Exercise directions:
Output every item below verbatim, leaving out the pictures.
==========
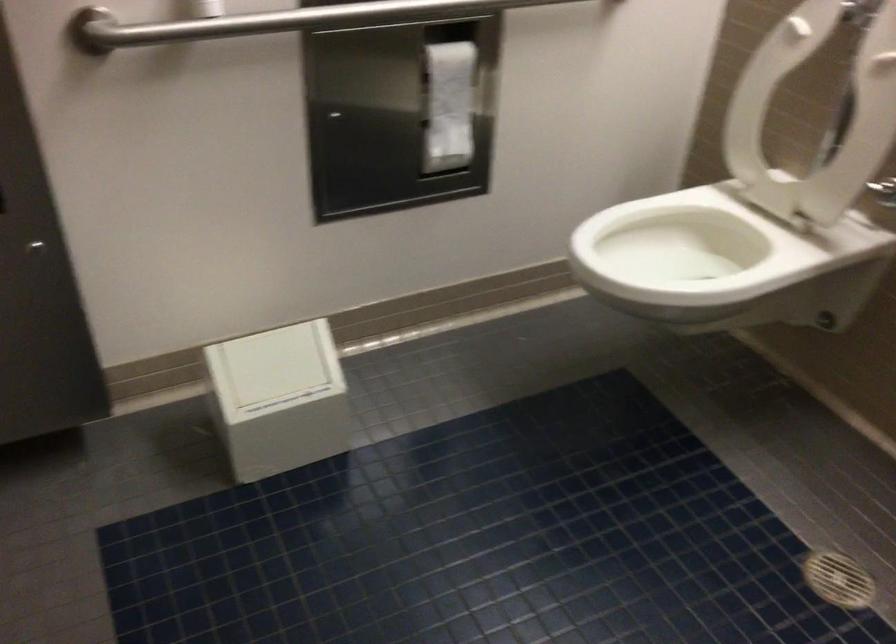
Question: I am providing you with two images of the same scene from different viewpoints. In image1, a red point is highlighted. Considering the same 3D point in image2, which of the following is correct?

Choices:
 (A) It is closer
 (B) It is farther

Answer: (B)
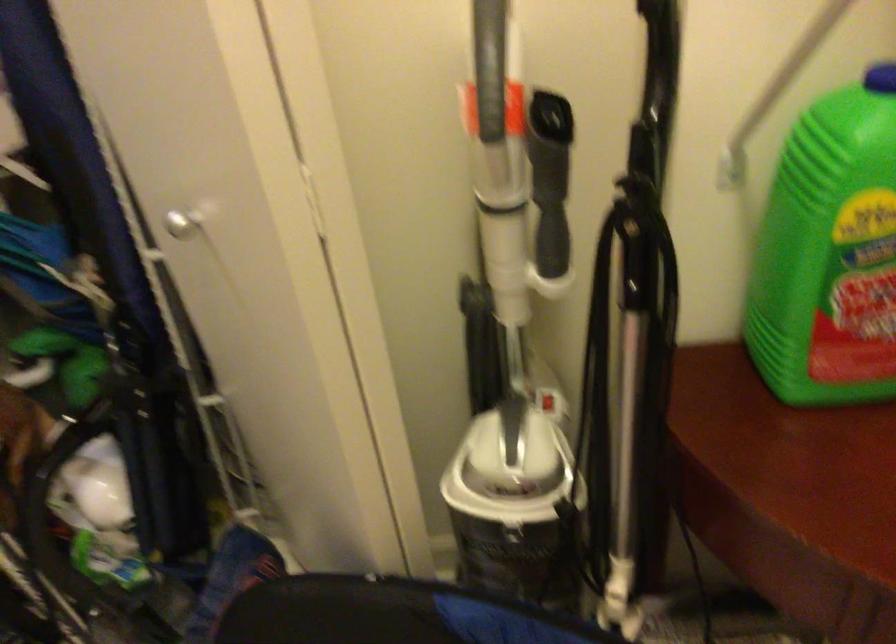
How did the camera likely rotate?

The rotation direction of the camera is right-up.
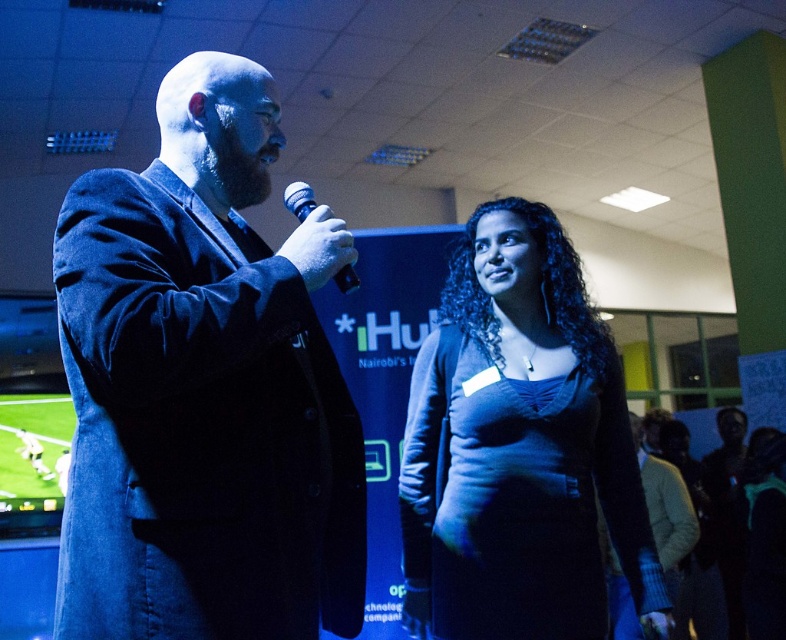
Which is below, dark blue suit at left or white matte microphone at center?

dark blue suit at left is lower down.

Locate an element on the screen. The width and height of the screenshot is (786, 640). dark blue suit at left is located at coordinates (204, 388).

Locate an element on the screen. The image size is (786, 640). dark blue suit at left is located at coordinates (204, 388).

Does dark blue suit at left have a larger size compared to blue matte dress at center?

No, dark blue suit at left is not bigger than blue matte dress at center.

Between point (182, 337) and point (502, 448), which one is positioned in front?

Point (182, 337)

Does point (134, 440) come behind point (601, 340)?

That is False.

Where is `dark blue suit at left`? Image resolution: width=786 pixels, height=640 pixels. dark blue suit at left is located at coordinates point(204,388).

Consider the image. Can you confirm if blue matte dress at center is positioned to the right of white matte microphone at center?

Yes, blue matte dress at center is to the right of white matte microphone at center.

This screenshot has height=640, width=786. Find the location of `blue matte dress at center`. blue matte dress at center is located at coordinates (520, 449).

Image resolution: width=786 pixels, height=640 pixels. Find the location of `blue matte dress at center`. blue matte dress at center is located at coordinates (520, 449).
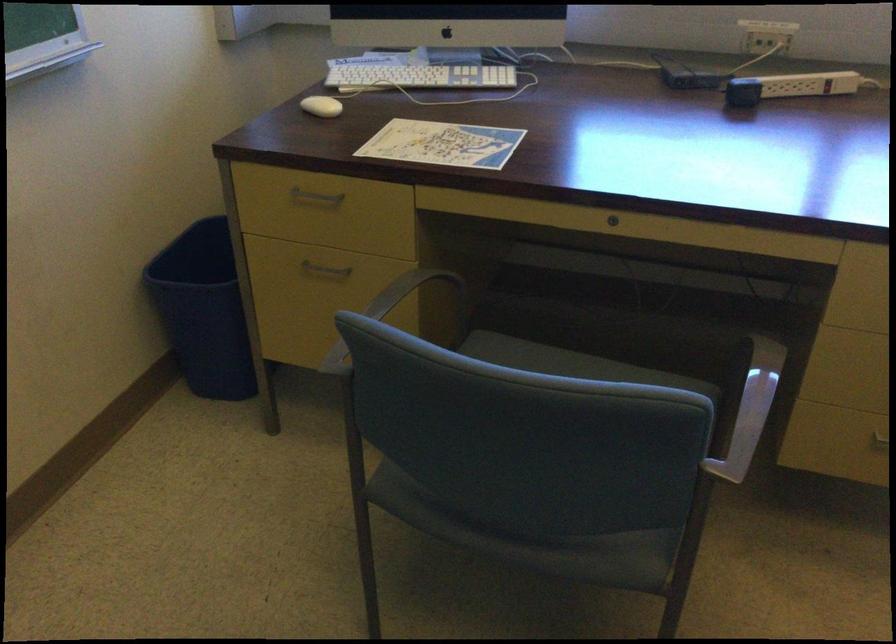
==========
Response:
Question: I am providing you with two images of the same scene from different viewpoints. In image1, a red point is highlighted. Considering the same 3D point in image2, which of the following is correct?

Choices:
 (A) It is closer
 (B) It is farther

Answer: (B)
How did the camera likely rotate?

The rotation direction of the camera is right-up.
Which is below, dark blue suit at left or white matte microphone at center?

dark blue suit at left is lower down.

Locate an element on the screen. The width and height of the screenshot is (786, 640). dark blue suit at left is located at coordinates (204, 388).

Locate an element on the screen. The image size is (786, 640). dark blue suit at left is located at coordinates (204, 388).

Does dark blue suit at left have a larger size compared to blue matte dress at center?

No, dark blue suit at left is not bigger than blue matte dress at center.

Between point (182, 337) and point (502, 448), which one is positioned in front?

Point (182, 337)

Does point (134, 440) come behind point (601, 340)?

That is False.

Where is `dark blue suit at left`? Image resolution: width=786 pixels, height=640 pixels. dark blue suit at left is located at coordinates point(204,388).

Consider the image. Can you confirm if blue matte dress at center is positioned to the right of white matte microphone at center?

Yes, blue matte dress at center is to the right of white matte microphone at center.

This screenshot has height=640, width=786. Find the location of `blue matte dress at center`. blue matte dress at center is located at coordinates (520, 449).

Image resolution: width=786 pixels, height=640 pixels. Find the location of `blue matte dress at center`. blue matte dress at center is located at coordinates (520, 449).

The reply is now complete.